▶ Dataset excerpts:
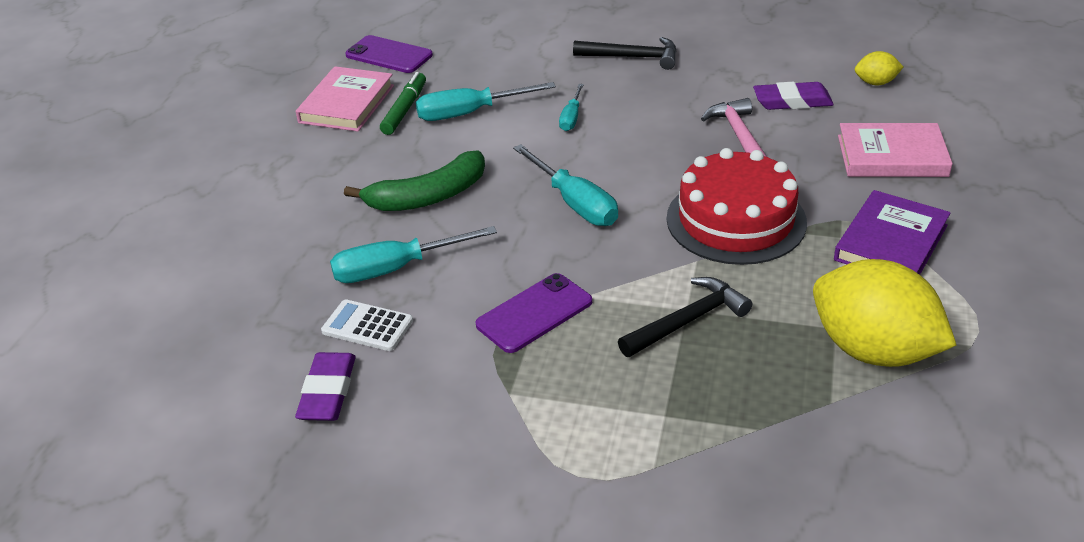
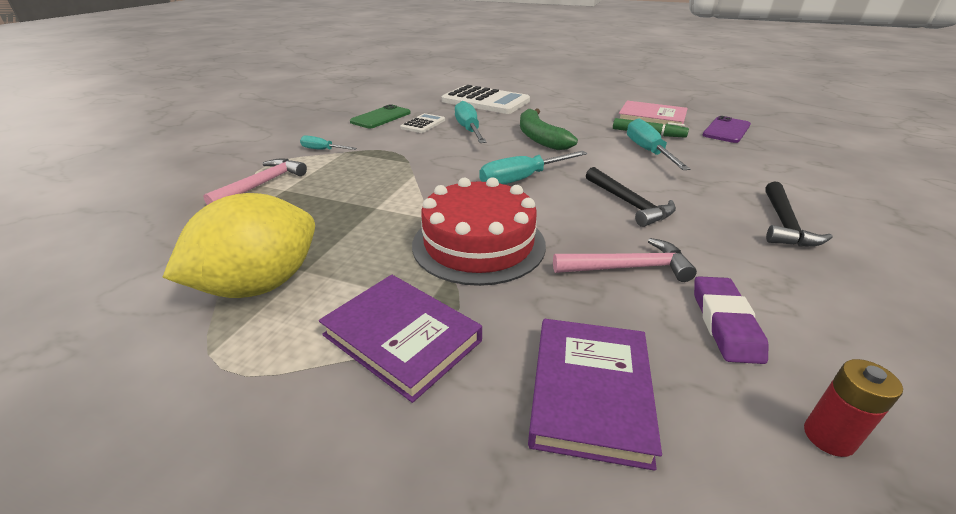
camera: 95 degrees right, 5 degrees down
(234, 268) = (485, 101): none -> white calculator
(328, 392) = (381, 117): purple eraser -> green phone
(534, 313) = (406, 160): purple phone -> none
(571, 118) = (649, 186): turquoise screwdriver -> turquoise screwdriver (322, 150)
(655, 448) = (262, 184): none -> pink hammer
(687, 321) = (363, 206): black hammer -> black hammer (629, 203)
(875, 83) = (828, 437): yellow lemon -> red battery
(892, 156) = (590, 392): pink book -> purple book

▶ Required action:
The records are given above. Copy each line in them that holds "phone".

▶ Your response:
(328, 392) = (381, 117): purple eraser -> green phone
(534, 313) = (406, 160): purple phone -> none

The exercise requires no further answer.